## Spatial object tracking data
Content starts

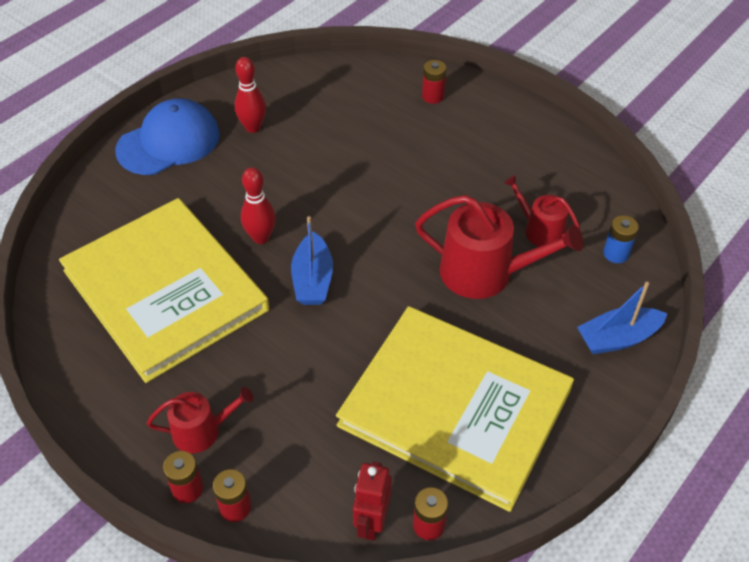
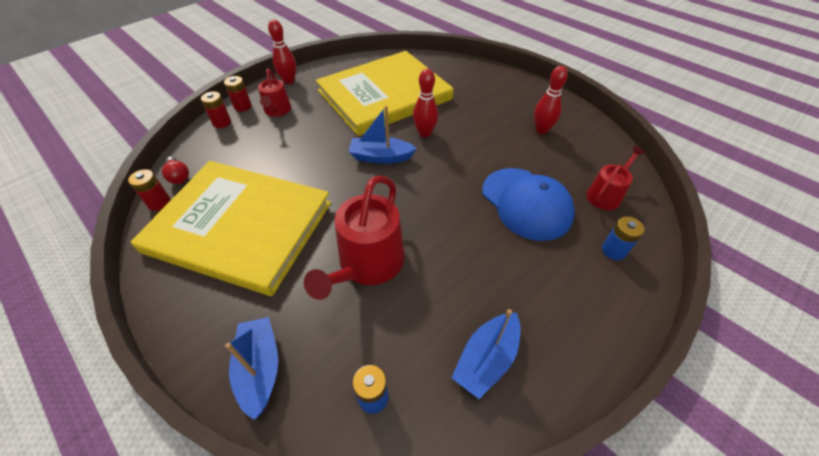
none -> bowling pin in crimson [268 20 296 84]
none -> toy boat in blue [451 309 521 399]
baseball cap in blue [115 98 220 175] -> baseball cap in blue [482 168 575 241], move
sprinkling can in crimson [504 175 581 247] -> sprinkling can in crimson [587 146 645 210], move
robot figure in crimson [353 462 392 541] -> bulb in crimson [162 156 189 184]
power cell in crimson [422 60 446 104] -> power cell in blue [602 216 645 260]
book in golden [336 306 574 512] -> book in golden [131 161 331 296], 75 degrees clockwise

Content ends

## Problem requirements
A reply should hold exactly the lines from the one containing "power cell in crimson" through the end of the data above, nothing more.

## Written answer
power cell in crimson [422 60 446 104] -> power cell in blue [602 216 645 260]
book in golden [336 306 574 512] -> book in golden [131 161 331 296], 75 degrees clockwise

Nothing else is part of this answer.